*Task directions*
Leave every picture out, then reproduce the rest of the listing exactly.

*Information supplied*
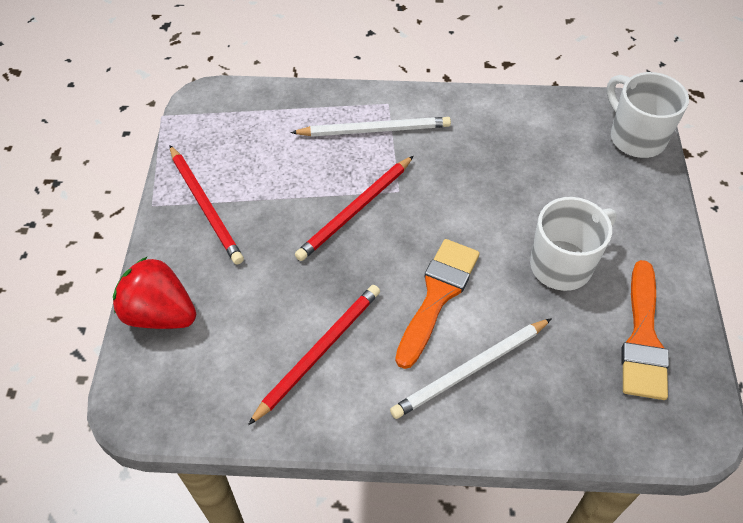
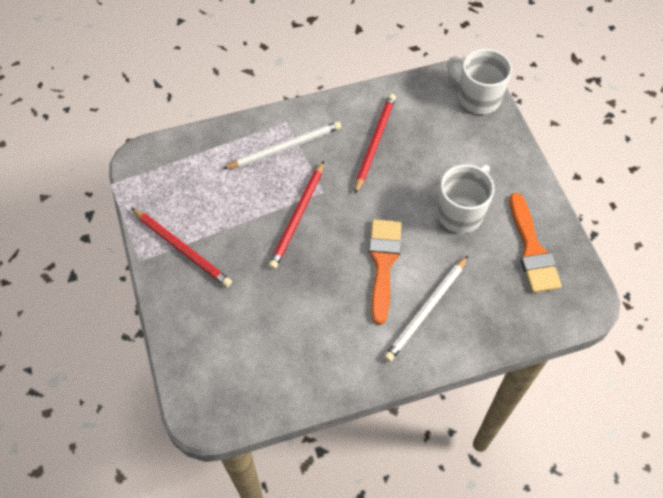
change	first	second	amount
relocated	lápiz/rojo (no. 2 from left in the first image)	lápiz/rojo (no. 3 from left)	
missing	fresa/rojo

*Response area*
change	first	second	amount
relocated	lápiz/rojo (no. 2 from left in the first image)	lápiz/rojo (no. 3 from left)	
missing	fresa/rojo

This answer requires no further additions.